Your assignment
Your answer should be every line from the records that contains "cone".

Scene comparison data
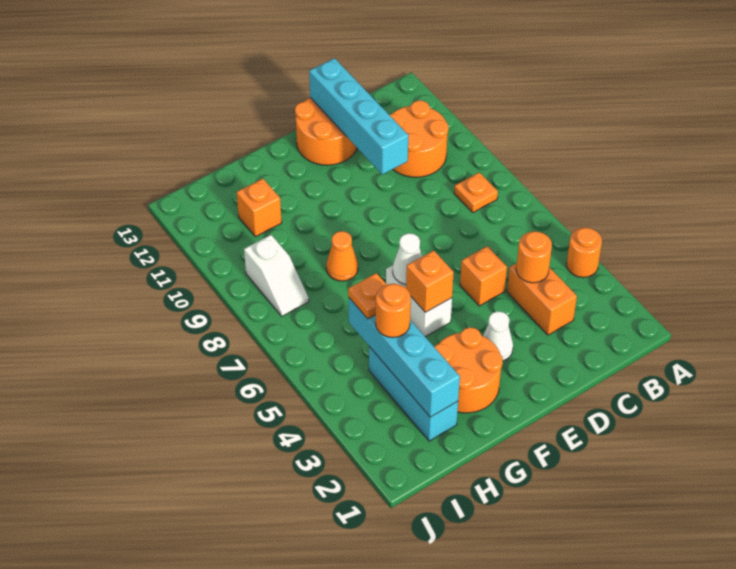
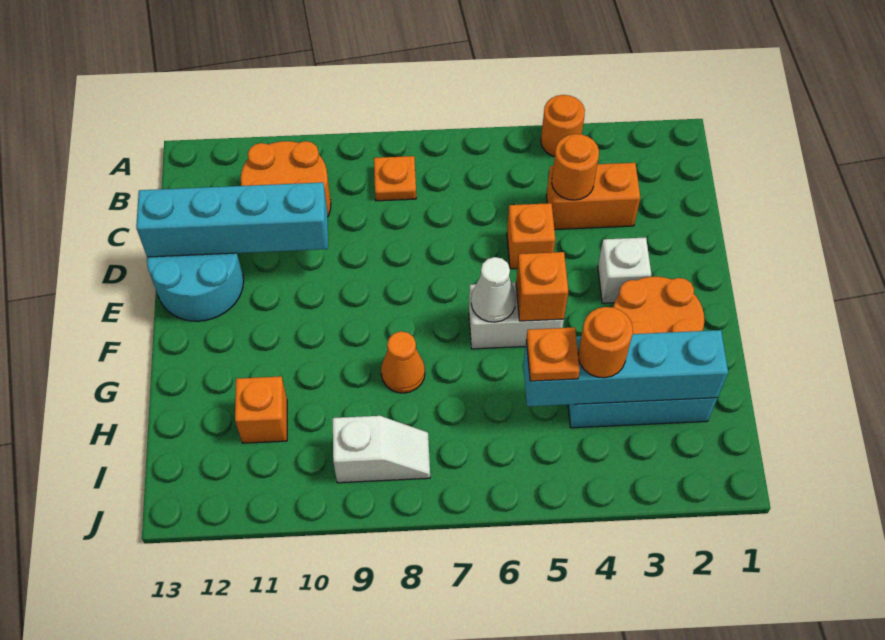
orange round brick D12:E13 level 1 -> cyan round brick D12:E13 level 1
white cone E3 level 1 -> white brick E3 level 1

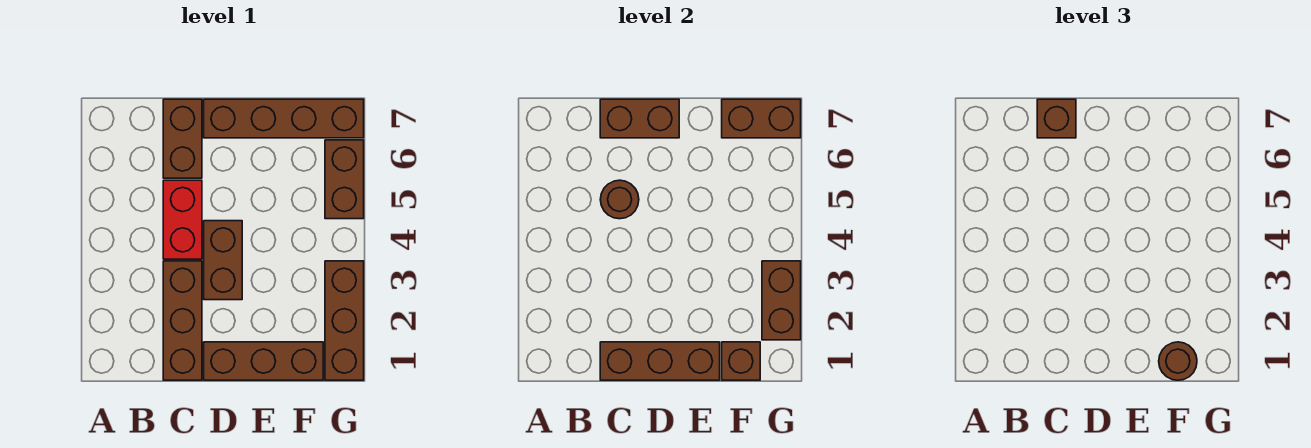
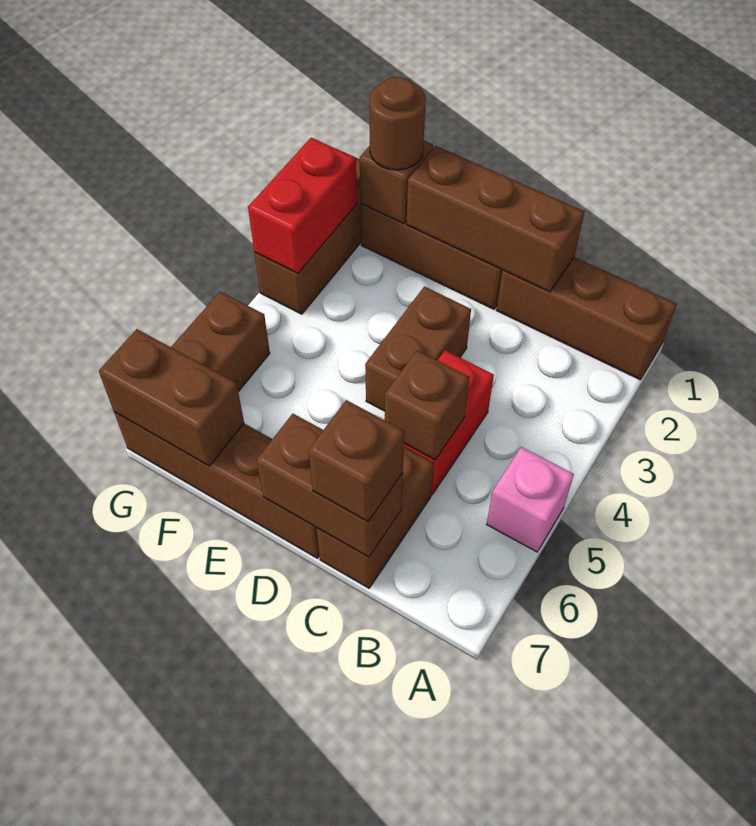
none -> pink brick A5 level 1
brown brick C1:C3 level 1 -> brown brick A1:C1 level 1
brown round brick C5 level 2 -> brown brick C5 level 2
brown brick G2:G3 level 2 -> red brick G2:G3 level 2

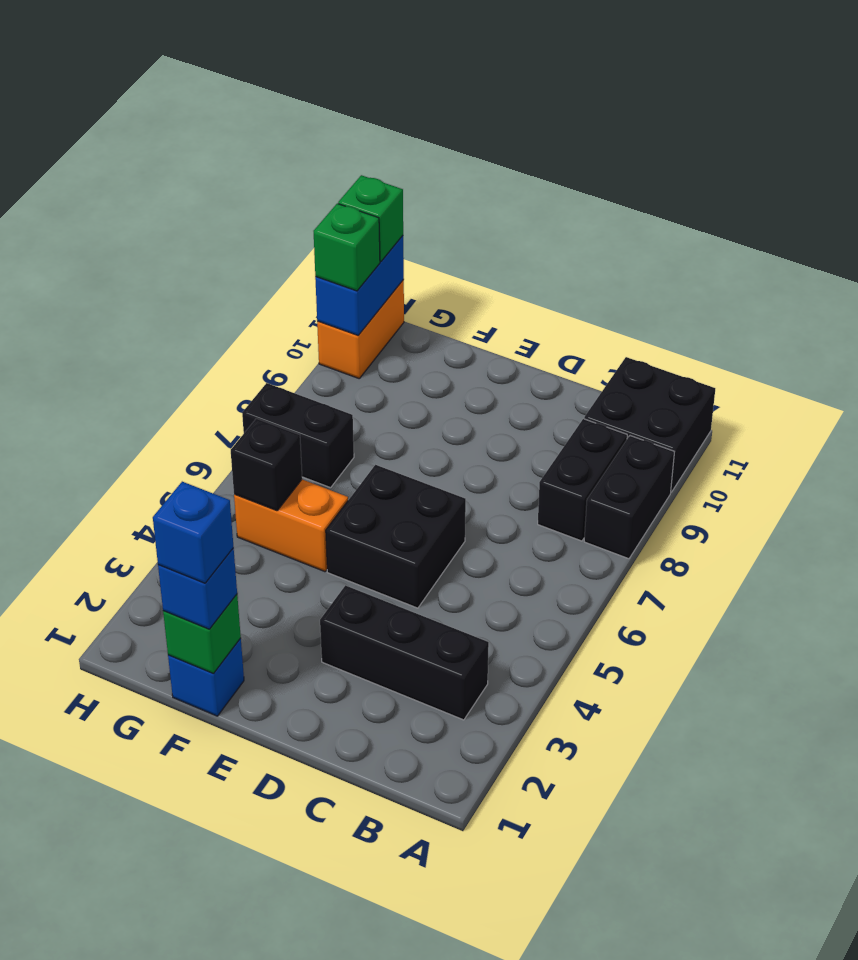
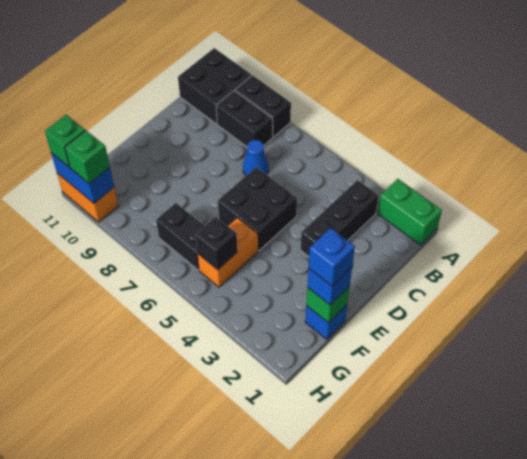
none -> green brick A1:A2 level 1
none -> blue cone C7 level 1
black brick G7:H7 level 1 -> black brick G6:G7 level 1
...
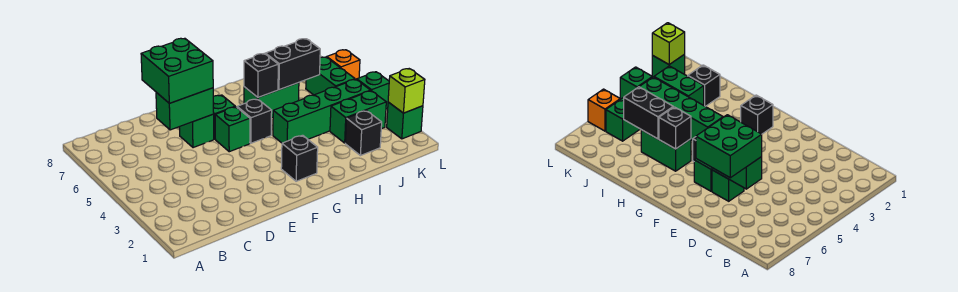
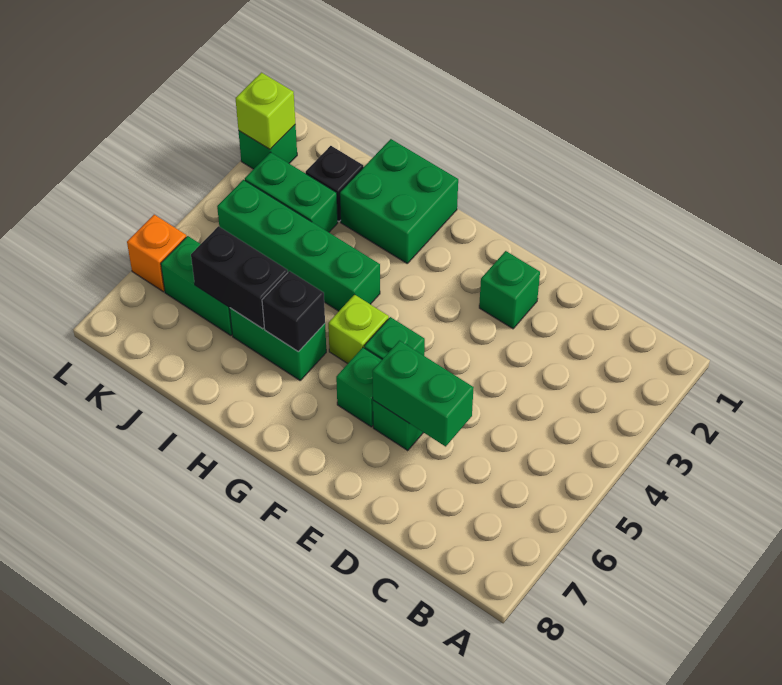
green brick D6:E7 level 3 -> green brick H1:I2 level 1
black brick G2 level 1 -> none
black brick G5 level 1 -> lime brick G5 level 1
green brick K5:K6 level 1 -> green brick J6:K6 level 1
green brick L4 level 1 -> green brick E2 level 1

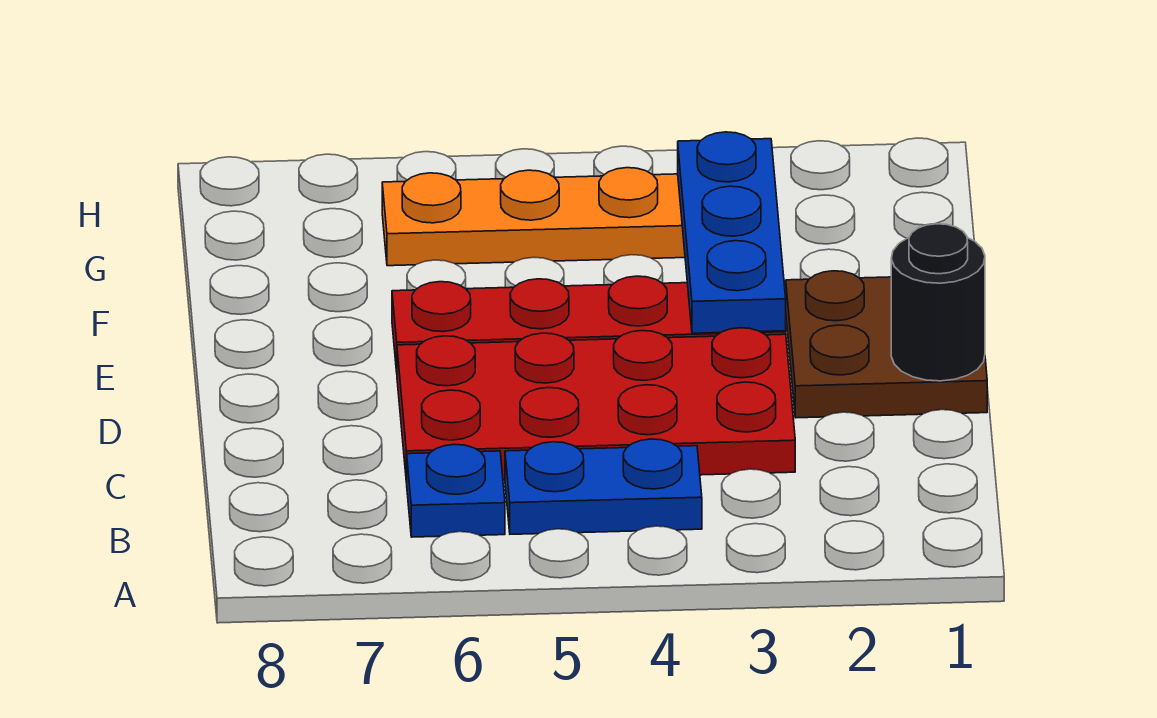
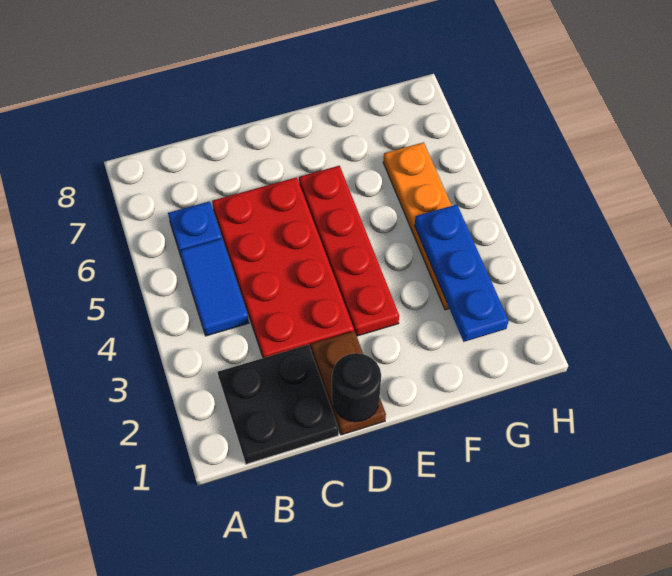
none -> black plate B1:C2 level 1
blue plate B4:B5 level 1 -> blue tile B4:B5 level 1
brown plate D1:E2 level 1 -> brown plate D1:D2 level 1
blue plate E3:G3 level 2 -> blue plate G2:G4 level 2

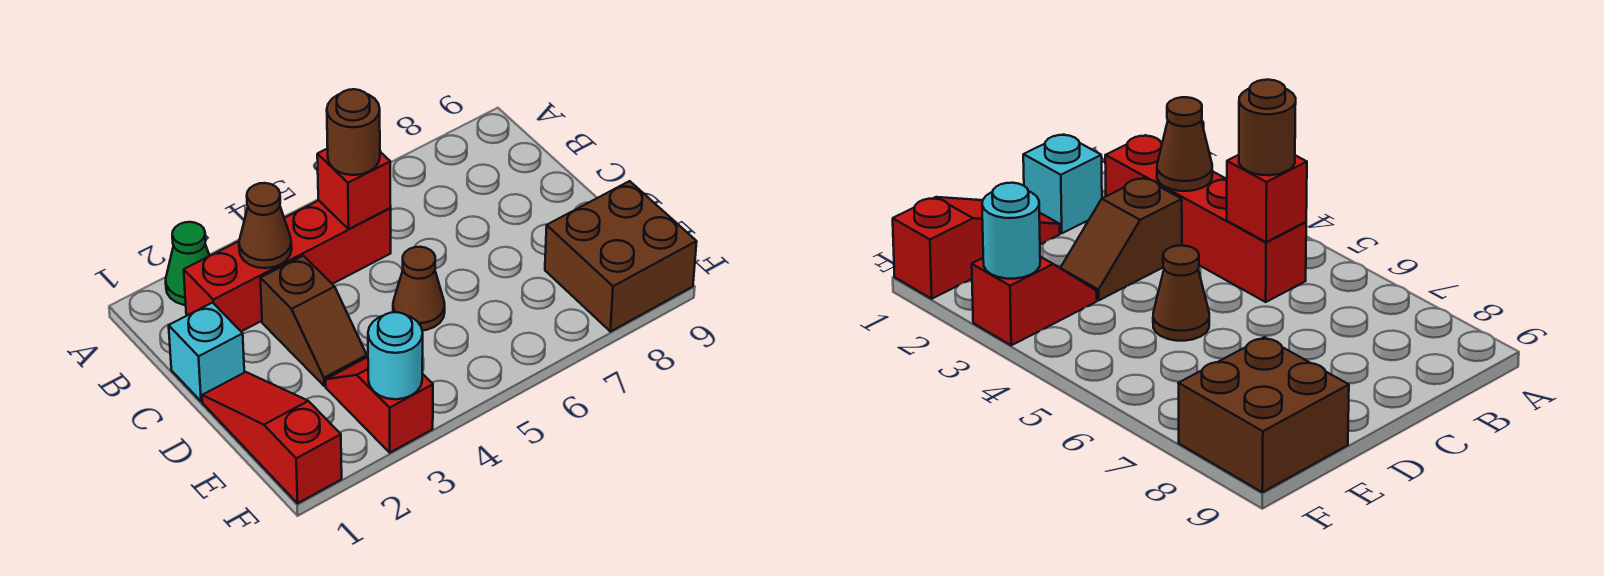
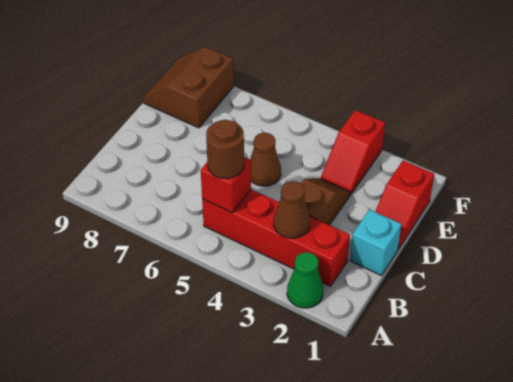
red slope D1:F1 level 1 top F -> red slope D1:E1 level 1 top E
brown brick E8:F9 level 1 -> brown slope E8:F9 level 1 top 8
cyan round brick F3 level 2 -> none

Completed task
white cone E3 level 1 -> white brick E3 level 1
none -> blue cone C7 level 1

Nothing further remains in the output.